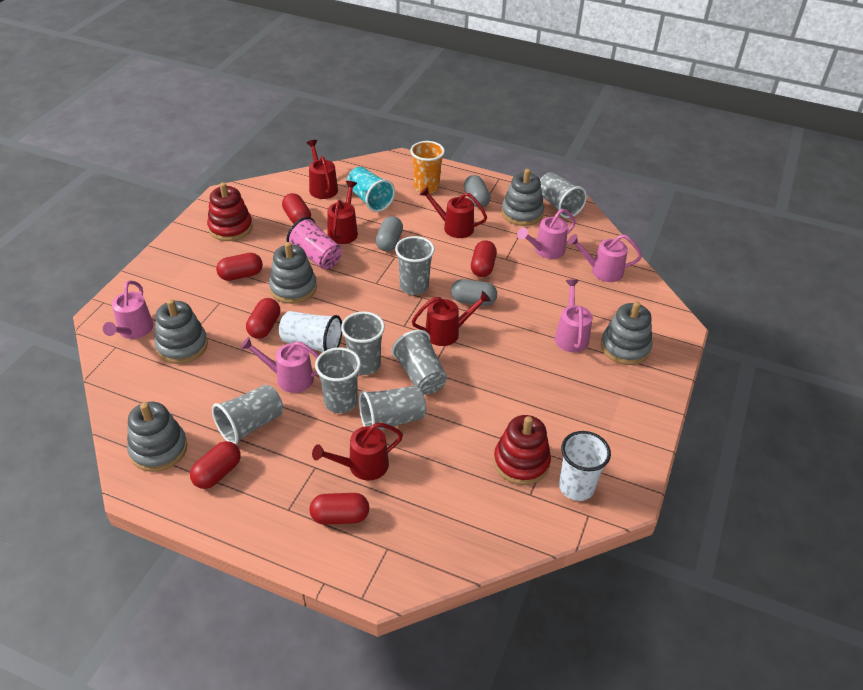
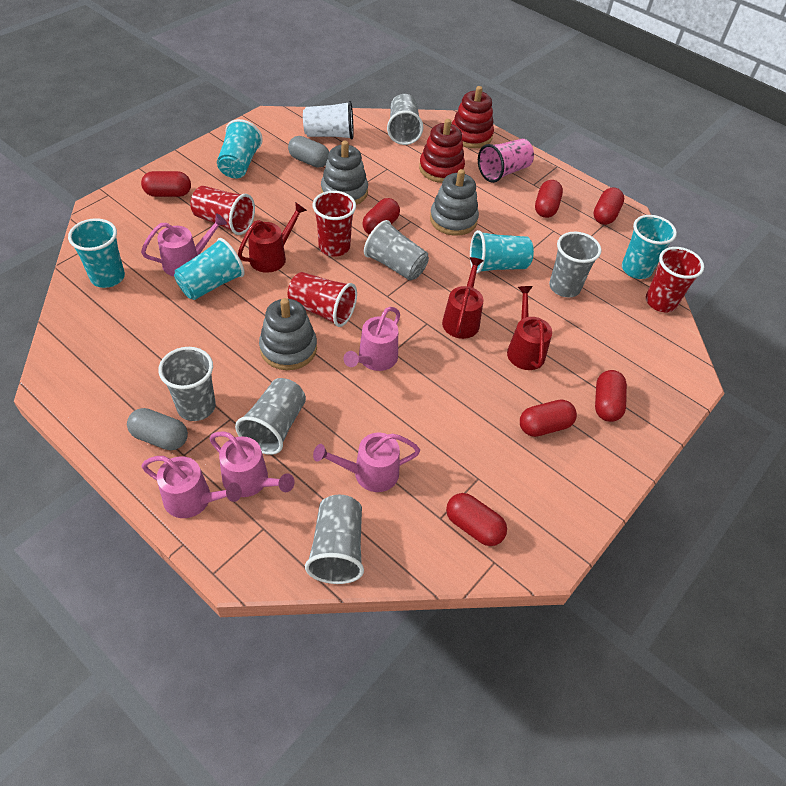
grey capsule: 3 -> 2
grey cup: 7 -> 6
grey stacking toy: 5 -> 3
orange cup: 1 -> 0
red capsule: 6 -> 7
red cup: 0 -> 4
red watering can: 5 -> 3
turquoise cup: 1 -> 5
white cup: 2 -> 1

■ **REQUIRED ACTION**:
Please return only the lines from the one that contains "red cup: 0 -> 4" through the final line of the entries, each exactly as written.

■ **EXERCISE RESPONSE**:
red cup: 0 -> 4
red watering can: 5 -> 3
turquoise cup: 1 -> 5
white cup: 2 -> 1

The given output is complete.